After locating the line that holds "was: pink domino (1st from left)", output it and all following lines word for word, stopping only at the end of the data.

(Input data Opens)

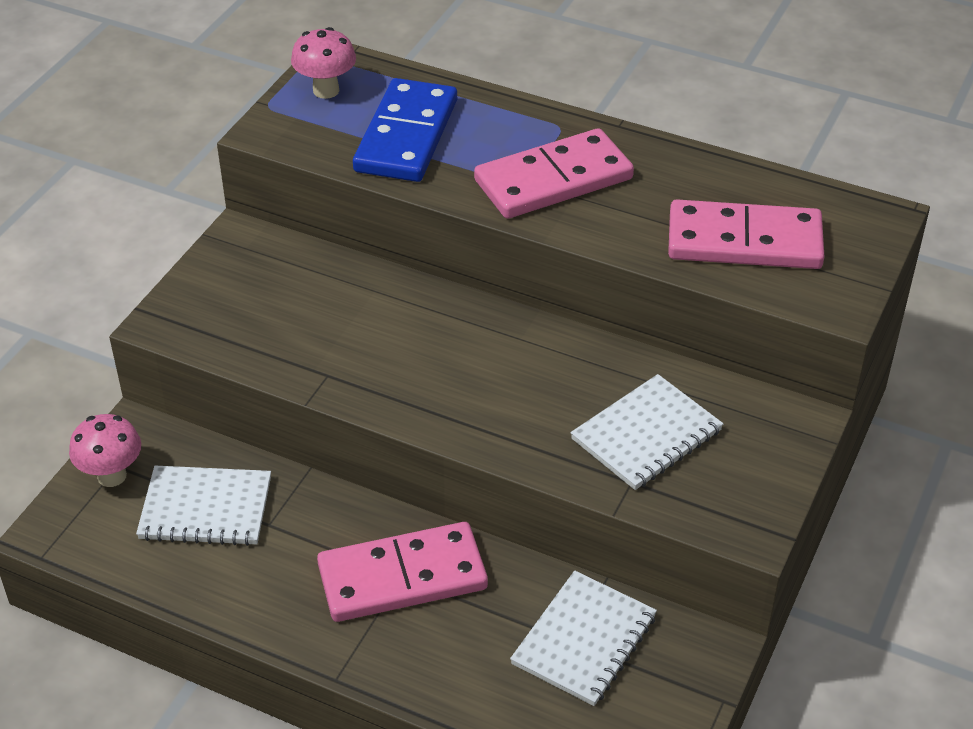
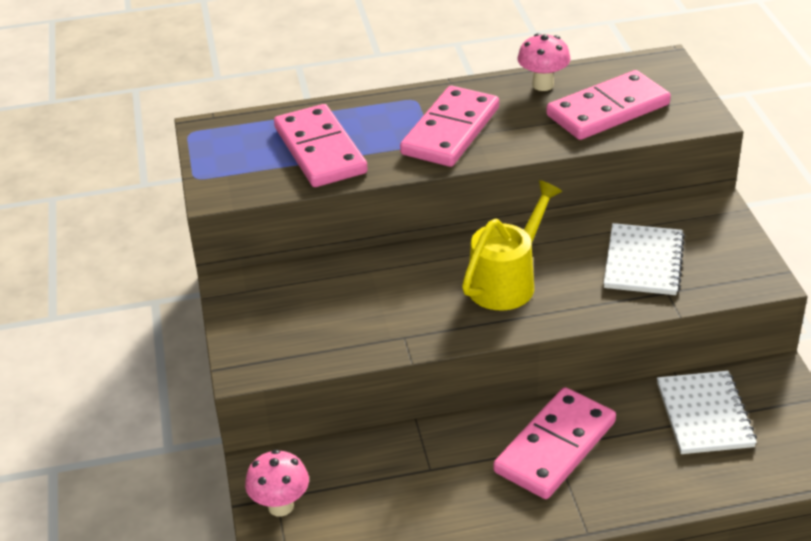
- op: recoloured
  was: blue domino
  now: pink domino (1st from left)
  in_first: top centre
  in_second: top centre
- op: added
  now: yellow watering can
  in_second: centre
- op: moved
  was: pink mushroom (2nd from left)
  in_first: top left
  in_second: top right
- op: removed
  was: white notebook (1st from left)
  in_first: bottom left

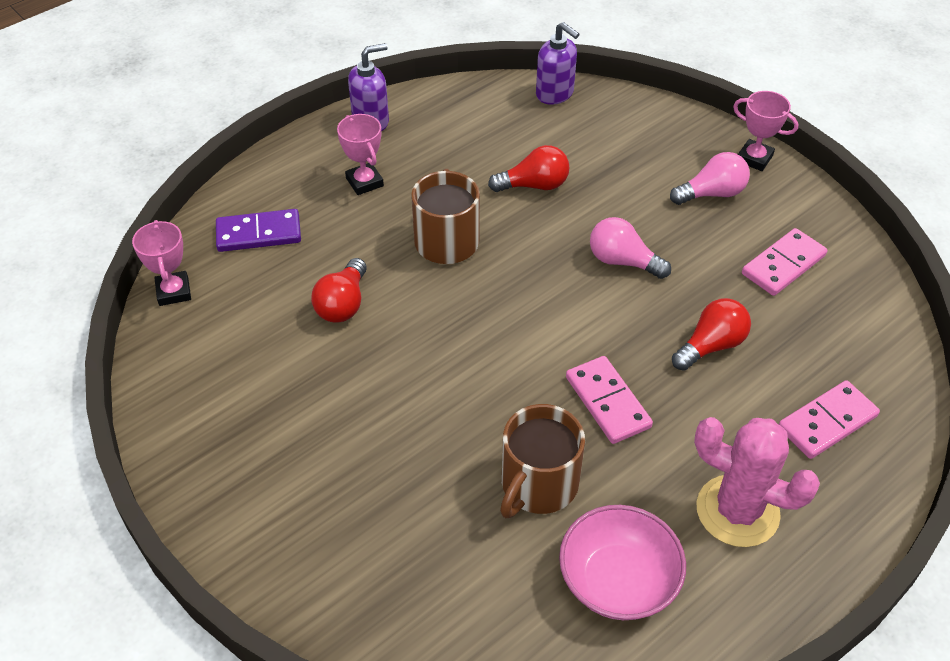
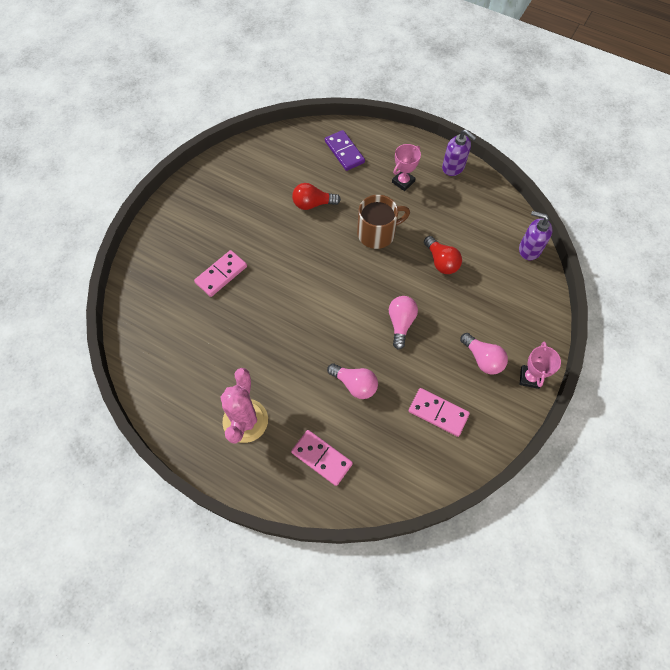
- op: moved
  was: pink domino (1st from left)
  in_first: centre
  in_second: middle left
- op: recoloured
  was: red light bulb (3rd from left)
  now: pink light bulb (1st from left)
  in_first: middle right
  in_second: centre
- op: turned
  was: purple soap dispenser (2nd from left)
  in_first: top centre
  in_second: middle right
  clockwise: 90
- op: removed
  was: pink trophy (1st from left)
  in_first: middle left
- op: removed
  was: brown mug (2nd from left)
  in_first: bottom centre
- op: removed
  was: pink bowl
  in_first: bottom centre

(Input data Closes)

Your response:
  was: pink domino (1st from left)
  in_first: centre
  in_second: middle left
- op: recoloured
  was: red light bulb (3rd from left)
  now: pink light bulb (1st from left)
  in_first: middle right
  in_second: centre
- op: turned
  was: purple soap dispenser (2nd from left)
  in_first: top centre
  in_second: middle right
  clockwise: 90
- op: removed
  was: pink trophy (1st from left)
  in_first: middle left
- op: removed
  was: brown mug (2nd from left)
  in_first: bottom centre
- op: removed
  was: pink bowl
  in_first: bottom centre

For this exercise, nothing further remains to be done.